• [WHAT YOU SHOULD DO]:
Looking at the listing below, retype exactly the lines starting at the one containing "C2: 1nF (IN, VOL) -> none" and ending at the one containing "L1: none -> 47uH (GND, LINE)", both included, and nothing else.

• [DATA TO USE]:
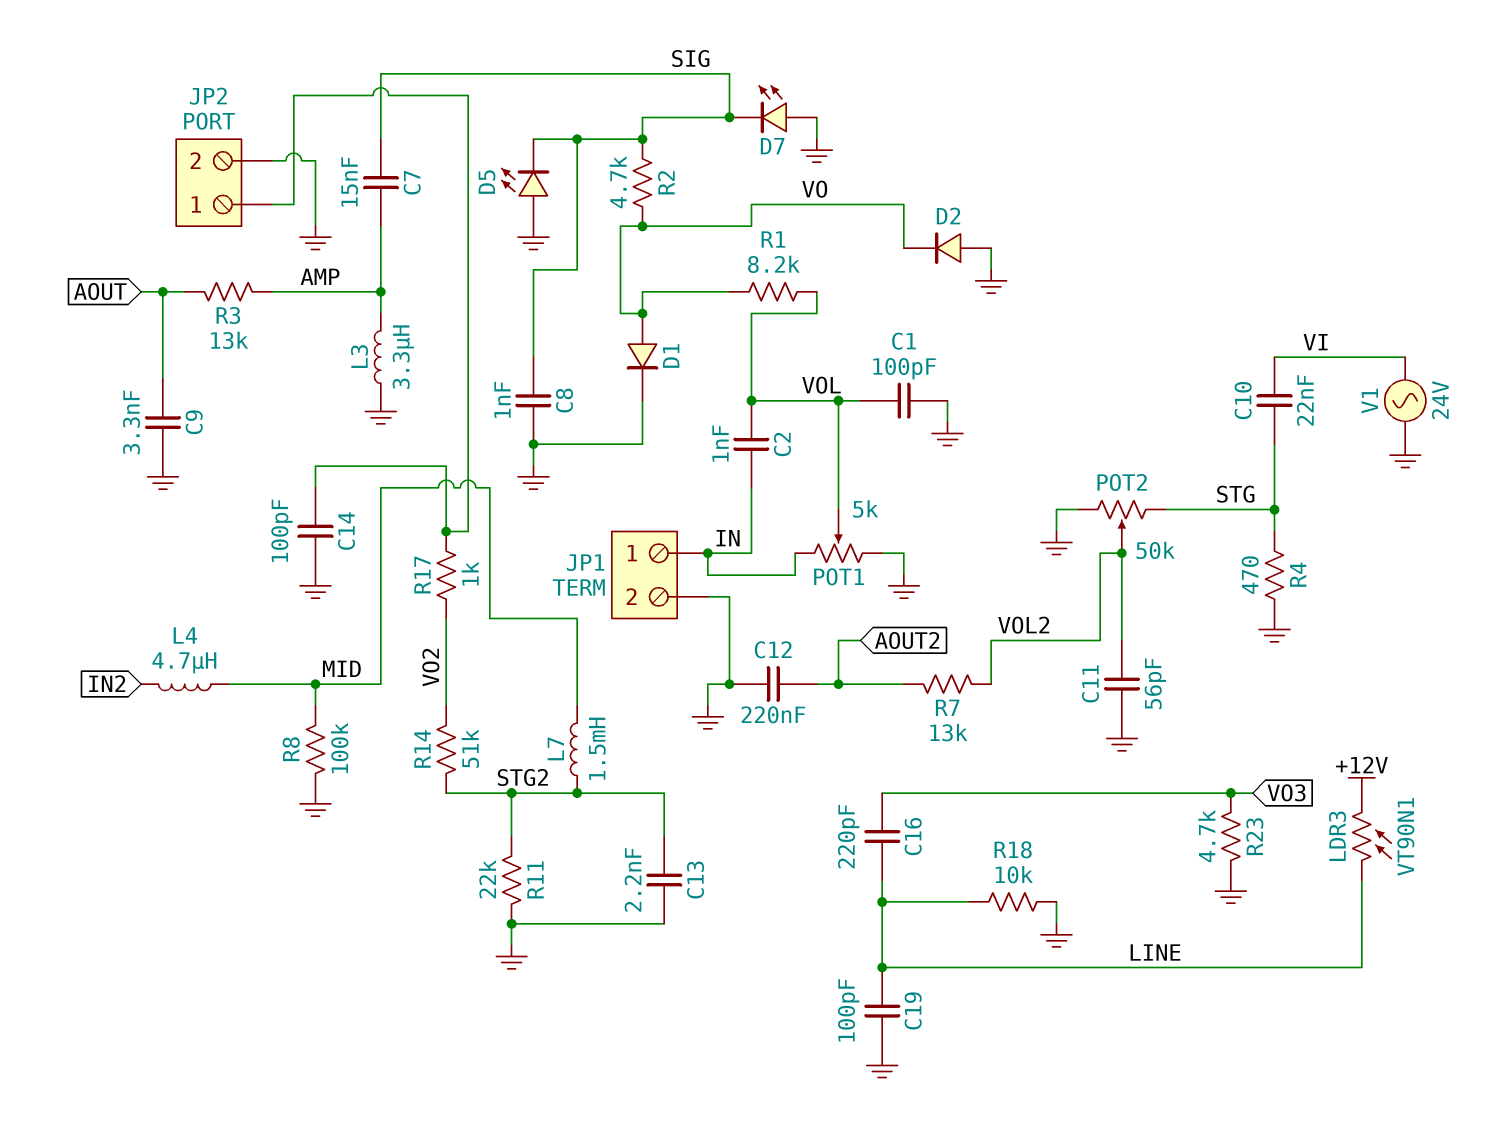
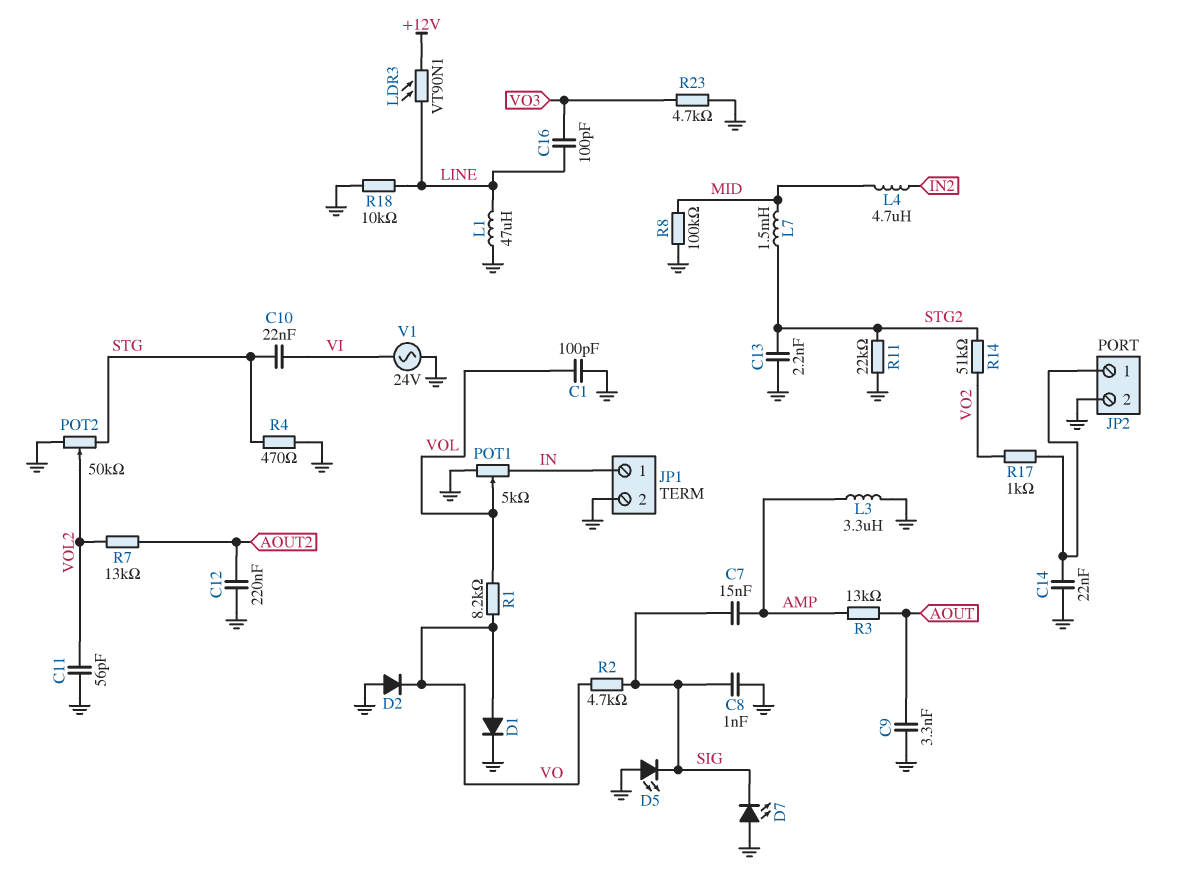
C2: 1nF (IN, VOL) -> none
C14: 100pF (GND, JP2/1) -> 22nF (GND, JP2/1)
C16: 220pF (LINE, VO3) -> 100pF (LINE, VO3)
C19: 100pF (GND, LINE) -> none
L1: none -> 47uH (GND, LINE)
--
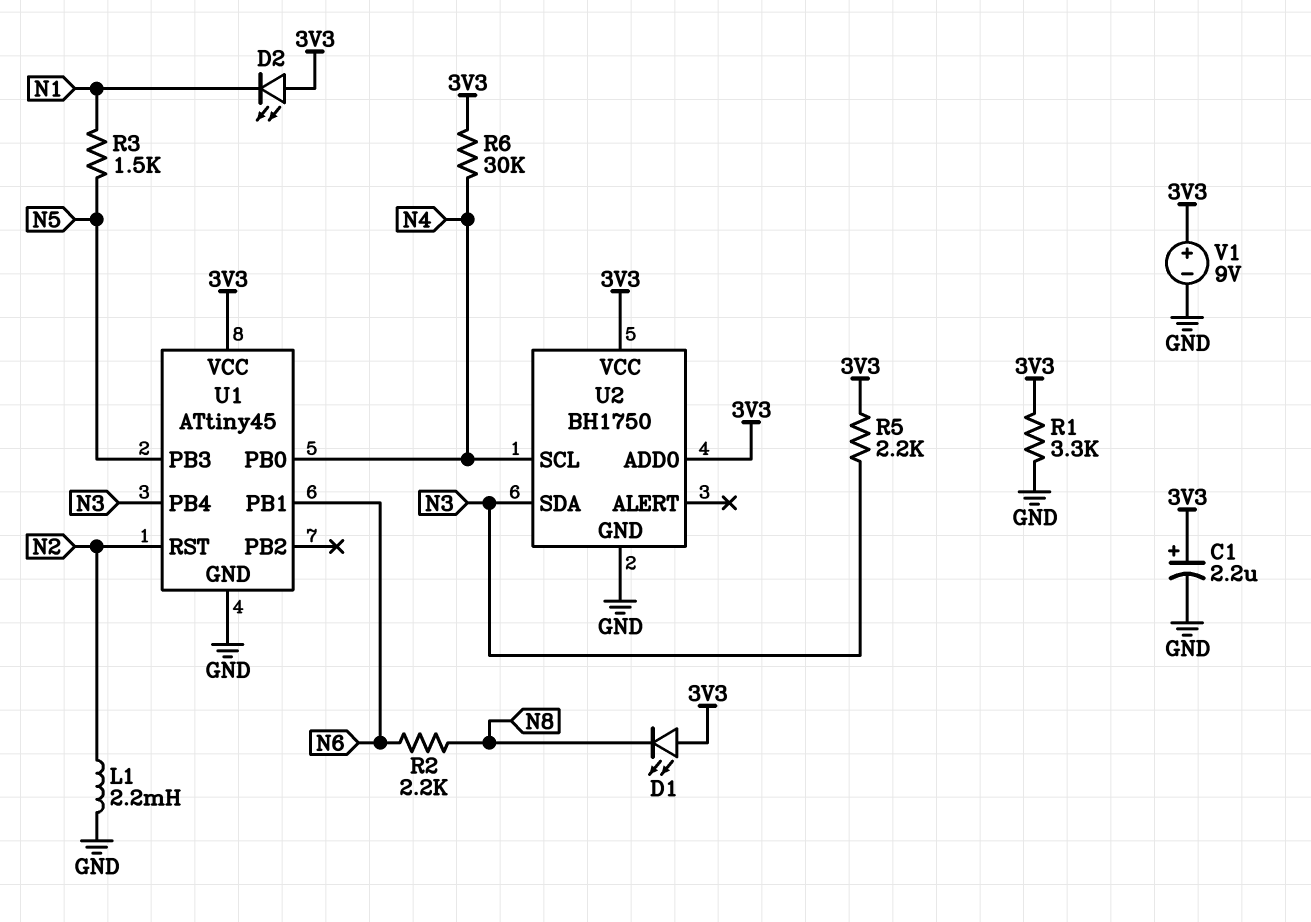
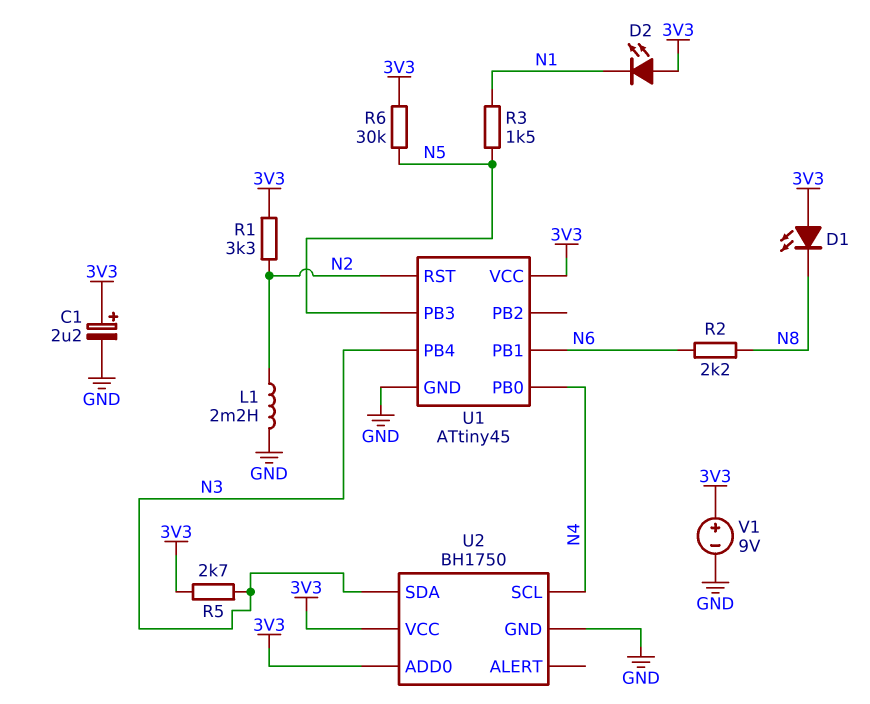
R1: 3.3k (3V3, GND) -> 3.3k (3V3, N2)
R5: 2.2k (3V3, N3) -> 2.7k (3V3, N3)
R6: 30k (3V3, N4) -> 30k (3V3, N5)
---
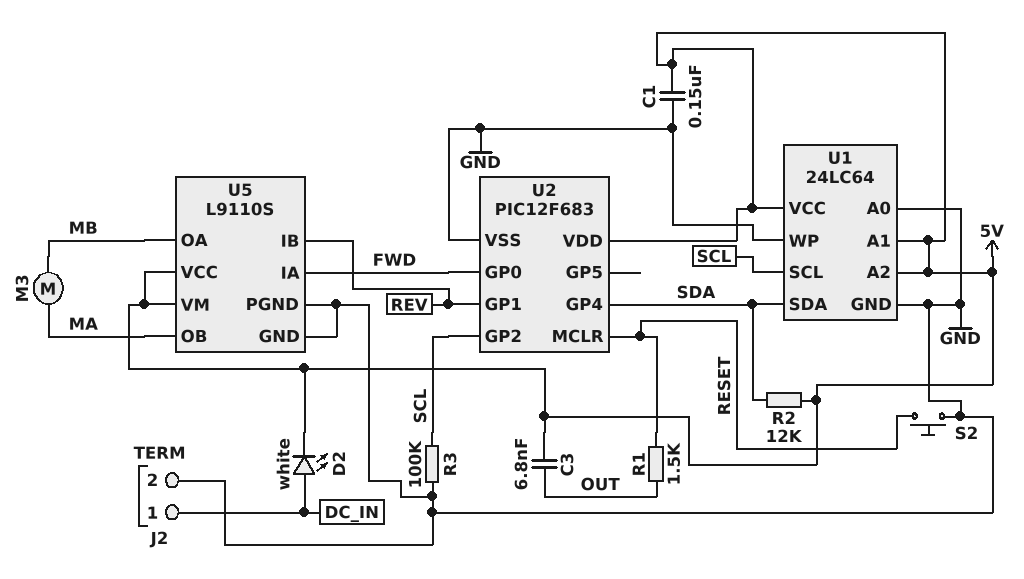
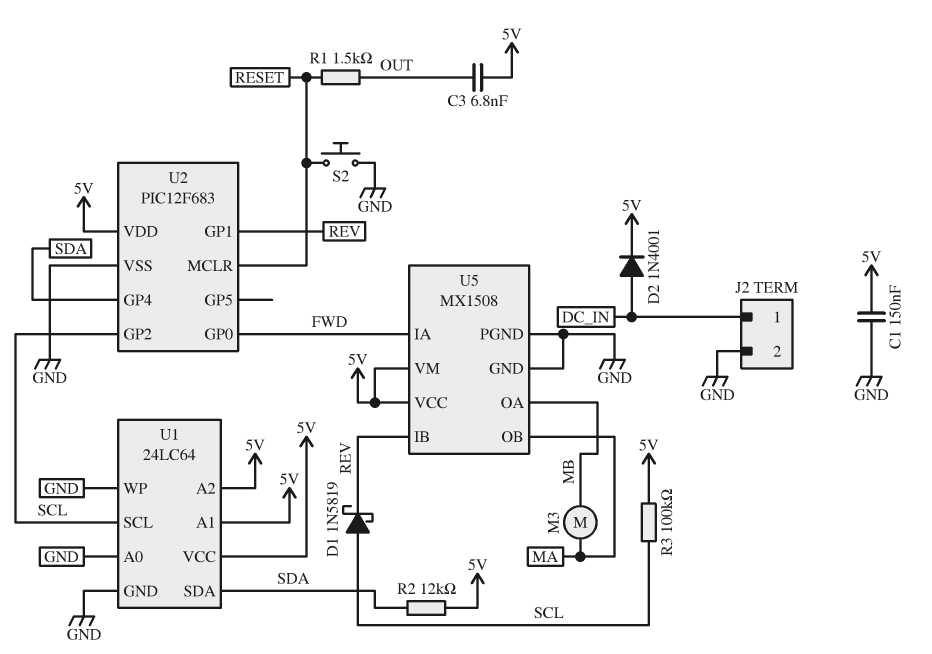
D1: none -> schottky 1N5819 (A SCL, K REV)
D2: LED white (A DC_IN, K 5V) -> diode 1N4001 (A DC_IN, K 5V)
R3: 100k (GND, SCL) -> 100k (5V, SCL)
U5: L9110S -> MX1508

• [WRITTEN SOLUTION]:
C2: 1nF (IN, VOL) -> none
C14: 100pF (GND, JP2/1) -> 22nF (GND, JP2/1)
C16: 220pF (LINE, VO3) -> 100pF (LINE, VO3)
C19: 100pF (GND, LINE) -> none
L1: none -> 47uH (GND, LINE)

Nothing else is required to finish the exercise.